> [What this task involves]:
Identify each line in the entries below that contains the string "residential", treating uppercase and lowercase as different. Copy each of those lines in full.

> [Provided material]:
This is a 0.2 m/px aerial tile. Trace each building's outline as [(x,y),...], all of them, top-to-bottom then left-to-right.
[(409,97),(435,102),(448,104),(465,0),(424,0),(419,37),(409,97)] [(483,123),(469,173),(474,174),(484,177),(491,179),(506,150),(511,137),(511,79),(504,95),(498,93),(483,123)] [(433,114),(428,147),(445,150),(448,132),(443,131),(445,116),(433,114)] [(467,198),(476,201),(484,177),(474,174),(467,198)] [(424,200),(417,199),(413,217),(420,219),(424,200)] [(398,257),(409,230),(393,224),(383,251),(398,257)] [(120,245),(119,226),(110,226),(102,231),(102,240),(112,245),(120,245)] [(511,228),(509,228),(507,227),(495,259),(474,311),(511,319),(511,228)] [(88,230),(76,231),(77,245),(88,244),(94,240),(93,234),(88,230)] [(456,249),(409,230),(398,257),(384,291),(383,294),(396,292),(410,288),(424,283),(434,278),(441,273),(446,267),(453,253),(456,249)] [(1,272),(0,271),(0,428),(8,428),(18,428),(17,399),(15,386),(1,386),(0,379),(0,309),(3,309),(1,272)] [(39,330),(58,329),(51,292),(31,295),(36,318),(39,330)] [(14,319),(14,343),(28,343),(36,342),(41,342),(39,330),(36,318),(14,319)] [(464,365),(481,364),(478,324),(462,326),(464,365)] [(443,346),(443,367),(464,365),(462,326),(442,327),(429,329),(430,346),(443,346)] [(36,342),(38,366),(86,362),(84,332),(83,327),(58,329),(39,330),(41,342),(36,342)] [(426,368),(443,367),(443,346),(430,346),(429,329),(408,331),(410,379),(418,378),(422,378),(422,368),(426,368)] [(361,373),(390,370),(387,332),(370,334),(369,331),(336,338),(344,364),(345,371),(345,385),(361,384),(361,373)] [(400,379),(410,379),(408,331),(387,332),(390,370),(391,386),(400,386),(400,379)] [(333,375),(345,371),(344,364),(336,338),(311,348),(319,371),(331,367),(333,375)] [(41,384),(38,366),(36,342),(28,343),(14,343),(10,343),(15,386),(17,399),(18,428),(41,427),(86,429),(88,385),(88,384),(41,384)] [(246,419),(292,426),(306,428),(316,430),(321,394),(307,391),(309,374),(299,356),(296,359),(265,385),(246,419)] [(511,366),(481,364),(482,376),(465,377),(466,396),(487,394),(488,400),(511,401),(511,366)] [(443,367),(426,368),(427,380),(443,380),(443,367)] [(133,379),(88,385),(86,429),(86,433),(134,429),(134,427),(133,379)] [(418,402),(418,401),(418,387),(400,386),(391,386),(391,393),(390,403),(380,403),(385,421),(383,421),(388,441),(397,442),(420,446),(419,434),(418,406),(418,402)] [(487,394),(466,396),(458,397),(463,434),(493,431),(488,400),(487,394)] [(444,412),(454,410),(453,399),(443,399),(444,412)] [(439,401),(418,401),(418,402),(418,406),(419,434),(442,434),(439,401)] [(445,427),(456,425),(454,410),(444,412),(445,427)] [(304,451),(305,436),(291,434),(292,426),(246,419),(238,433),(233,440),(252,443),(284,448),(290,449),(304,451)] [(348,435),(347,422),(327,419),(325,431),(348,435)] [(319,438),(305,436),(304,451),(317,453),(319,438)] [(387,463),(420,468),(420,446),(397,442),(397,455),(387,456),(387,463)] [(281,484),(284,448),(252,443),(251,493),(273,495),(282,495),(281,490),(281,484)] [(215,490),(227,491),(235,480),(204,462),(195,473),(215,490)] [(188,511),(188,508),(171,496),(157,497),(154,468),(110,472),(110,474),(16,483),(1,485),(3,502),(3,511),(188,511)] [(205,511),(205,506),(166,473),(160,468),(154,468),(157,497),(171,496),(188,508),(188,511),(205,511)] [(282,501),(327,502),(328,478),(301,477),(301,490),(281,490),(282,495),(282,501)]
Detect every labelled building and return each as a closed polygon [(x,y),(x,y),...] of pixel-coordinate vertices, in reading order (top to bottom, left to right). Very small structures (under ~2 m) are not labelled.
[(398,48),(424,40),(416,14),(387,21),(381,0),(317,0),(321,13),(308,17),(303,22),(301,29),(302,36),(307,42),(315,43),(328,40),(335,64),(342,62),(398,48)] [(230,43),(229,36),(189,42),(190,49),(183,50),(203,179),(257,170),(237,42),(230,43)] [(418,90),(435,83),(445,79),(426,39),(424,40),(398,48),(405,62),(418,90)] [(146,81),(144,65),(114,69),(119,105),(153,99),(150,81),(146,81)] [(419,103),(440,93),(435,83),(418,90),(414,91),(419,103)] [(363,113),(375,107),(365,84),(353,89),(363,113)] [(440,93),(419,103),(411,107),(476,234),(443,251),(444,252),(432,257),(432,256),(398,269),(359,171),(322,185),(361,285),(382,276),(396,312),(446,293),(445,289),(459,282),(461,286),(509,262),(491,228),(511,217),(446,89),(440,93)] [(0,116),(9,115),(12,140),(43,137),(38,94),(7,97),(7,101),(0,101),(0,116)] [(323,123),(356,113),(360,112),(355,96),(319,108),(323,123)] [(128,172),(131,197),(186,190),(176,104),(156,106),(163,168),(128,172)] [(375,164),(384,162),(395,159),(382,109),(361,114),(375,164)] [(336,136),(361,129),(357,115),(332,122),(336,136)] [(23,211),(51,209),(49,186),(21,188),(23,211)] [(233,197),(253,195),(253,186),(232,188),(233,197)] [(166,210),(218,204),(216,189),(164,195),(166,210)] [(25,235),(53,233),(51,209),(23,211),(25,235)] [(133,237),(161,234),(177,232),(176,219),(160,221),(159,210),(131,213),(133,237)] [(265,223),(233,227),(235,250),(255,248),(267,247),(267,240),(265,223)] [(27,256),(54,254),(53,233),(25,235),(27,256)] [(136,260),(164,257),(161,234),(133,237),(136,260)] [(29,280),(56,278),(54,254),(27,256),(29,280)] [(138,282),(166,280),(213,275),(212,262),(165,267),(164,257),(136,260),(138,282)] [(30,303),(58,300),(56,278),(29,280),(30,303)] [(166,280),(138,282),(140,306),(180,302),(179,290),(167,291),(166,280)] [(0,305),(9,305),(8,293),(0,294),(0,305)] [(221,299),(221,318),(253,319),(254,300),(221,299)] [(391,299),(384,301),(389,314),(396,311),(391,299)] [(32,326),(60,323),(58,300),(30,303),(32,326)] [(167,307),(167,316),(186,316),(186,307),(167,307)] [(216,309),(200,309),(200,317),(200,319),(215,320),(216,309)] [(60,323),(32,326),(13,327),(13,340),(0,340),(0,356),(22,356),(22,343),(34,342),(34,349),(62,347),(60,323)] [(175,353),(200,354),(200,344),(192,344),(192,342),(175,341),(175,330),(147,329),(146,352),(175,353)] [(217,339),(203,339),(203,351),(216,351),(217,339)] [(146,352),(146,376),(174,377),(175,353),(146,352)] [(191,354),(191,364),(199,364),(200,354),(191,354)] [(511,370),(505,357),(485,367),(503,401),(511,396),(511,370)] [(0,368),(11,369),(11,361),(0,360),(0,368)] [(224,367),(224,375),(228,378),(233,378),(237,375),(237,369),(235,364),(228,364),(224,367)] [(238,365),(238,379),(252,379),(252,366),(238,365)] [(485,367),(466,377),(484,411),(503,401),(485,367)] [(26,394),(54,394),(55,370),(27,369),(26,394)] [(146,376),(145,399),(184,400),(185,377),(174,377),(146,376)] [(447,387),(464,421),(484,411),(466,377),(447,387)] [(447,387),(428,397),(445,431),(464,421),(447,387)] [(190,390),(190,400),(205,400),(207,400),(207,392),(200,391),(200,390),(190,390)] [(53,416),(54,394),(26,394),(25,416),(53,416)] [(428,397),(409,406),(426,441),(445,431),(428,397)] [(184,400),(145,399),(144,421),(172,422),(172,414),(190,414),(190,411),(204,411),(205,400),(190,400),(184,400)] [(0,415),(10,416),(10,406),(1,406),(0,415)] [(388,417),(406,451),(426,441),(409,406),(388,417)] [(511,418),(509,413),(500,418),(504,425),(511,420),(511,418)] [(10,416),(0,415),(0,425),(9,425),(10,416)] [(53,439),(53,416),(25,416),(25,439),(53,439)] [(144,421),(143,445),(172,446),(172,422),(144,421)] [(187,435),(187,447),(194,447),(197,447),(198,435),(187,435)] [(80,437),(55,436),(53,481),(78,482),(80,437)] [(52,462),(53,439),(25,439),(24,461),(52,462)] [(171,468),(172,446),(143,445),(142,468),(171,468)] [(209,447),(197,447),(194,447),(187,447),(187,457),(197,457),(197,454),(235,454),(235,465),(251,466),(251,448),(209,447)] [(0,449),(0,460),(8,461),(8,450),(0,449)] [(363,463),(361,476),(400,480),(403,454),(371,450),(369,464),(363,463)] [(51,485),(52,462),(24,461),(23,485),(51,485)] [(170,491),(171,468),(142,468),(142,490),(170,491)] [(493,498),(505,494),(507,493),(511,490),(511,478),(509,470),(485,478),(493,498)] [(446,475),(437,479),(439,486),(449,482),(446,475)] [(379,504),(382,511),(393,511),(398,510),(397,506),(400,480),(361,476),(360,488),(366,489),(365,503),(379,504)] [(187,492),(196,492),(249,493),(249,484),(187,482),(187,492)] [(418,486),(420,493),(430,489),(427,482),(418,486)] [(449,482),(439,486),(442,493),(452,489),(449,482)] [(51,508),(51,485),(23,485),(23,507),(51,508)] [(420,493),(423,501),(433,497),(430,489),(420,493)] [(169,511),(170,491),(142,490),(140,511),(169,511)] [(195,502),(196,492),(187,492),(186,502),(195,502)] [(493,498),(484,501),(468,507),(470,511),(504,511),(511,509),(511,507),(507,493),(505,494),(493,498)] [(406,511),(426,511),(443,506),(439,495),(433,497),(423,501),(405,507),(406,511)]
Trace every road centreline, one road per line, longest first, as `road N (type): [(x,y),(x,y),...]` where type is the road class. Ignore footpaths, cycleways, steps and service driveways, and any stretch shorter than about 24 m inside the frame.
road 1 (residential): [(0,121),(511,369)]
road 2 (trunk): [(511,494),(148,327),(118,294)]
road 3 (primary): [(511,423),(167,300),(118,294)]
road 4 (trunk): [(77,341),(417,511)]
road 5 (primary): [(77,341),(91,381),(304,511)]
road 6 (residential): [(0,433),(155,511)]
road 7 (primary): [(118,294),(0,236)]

> [Task response]:
road 1 (residential): [(0,121),(511,369)]
road 6 (residential): [(0,433),(155,511)]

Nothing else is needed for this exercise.